··· Source material

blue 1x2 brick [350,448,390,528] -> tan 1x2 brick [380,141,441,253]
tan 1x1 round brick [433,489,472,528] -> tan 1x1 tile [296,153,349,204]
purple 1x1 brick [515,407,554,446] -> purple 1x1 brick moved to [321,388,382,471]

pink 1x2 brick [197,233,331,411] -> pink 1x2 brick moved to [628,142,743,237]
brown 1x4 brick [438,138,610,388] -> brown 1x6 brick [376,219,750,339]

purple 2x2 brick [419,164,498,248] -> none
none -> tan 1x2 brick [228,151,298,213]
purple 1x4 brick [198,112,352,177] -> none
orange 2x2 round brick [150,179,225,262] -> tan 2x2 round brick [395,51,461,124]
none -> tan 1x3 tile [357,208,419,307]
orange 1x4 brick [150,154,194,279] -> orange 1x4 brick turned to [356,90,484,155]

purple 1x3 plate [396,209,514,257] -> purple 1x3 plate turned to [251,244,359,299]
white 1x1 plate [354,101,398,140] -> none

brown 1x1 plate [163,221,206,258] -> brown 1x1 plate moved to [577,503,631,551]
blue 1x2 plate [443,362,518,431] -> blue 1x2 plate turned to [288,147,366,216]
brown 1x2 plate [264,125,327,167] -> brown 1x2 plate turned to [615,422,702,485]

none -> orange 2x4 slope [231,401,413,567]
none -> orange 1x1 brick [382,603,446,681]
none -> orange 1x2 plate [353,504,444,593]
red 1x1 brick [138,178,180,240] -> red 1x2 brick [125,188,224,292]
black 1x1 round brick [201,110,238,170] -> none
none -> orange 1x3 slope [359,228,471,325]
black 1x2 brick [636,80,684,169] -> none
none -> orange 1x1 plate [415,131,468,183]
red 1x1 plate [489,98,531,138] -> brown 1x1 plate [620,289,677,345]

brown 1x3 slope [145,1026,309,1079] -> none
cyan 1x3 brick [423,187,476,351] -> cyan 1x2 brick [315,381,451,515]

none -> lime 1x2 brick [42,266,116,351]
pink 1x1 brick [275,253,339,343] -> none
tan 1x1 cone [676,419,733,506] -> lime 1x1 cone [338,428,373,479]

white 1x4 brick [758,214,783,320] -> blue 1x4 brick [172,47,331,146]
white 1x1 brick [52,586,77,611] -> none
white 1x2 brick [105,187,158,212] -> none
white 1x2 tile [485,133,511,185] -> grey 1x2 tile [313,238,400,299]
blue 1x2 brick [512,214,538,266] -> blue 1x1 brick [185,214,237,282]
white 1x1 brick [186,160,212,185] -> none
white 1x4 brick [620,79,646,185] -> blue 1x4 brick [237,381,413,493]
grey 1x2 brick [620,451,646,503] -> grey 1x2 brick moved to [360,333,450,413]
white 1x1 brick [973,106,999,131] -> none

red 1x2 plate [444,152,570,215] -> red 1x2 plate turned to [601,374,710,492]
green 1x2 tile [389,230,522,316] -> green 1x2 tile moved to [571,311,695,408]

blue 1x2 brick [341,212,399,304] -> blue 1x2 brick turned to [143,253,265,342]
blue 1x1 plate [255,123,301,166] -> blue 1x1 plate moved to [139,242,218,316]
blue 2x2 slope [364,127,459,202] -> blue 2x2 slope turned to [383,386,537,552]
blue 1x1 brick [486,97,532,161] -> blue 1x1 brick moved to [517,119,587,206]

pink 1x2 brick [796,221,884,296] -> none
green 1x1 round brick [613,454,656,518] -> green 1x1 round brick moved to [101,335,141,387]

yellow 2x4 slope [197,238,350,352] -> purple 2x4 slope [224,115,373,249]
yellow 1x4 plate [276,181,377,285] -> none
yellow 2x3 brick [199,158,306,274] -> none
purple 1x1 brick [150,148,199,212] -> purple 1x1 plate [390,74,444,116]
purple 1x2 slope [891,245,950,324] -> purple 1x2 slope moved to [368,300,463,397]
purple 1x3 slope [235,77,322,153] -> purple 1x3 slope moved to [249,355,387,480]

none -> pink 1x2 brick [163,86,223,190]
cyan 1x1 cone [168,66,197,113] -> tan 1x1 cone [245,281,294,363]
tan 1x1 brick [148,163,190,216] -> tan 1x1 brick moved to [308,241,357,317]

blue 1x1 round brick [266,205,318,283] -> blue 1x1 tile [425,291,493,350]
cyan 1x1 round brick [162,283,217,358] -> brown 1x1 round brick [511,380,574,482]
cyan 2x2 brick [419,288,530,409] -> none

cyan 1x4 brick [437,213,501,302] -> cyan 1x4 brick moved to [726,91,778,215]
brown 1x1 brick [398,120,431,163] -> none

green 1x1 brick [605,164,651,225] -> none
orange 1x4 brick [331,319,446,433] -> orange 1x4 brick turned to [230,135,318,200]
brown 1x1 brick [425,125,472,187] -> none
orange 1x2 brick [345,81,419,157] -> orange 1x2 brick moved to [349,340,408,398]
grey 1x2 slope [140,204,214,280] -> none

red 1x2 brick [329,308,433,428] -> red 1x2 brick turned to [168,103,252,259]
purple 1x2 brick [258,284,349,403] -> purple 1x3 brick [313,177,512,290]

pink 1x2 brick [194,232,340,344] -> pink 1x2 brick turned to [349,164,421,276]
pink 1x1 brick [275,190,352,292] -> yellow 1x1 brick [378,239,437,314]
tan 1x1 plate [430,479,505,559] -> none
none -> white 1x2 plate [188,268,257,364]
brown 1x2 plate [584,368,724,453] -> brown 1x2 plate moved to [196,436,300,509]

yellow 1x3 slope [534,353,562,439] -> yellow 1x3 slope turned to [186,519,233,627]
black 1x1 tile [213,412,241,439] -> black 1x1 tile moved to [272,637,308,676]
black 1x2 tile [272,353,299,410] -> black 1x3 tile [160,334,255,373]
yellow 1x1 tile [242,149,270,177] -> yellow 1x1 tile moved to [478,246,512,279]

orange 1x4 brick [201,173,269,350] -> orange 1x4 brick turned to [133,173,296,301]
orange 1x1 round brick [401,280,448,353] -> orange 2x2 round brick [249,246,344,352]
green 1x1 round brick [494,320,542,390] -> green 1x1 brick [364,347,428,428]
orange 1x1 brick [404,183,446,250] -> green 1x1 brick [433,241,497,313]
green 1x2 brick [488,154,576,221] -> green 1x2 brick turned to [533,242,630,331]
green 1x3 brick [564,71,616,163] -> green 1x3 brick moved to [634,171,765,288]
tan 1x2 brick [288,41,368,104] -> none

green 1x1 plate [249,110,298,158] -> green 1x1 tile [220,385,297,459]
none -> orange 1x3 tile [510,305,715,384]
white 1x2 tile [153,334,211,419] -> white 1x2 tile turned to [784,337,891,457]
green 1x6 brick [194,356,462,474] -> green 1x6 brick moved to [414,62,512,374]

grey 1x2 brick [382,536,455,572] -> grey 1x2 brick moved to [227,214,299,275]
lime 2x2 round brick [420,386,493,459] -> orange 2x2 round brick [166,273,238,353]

······

What this task involves: Above are the entries. Output exactly the lines beginning with the line that has "green 1x1 brick [605,164,651,225] -> none" and ending with the line that has "orange 1x2 brick [345,81,419,157]".

Completed task:
green 1x1 brick [605,164,651,225] -> none
orange 1x4 brick [331,319,446,433] -> orange 1x4 brick turned to [230,135,318,200]
brown 1x1 brick [425,125,472,187] -> none
orange 1x2 brick [345,81,419,157] -> orange 1x2 brick moved to [349,340,408,398]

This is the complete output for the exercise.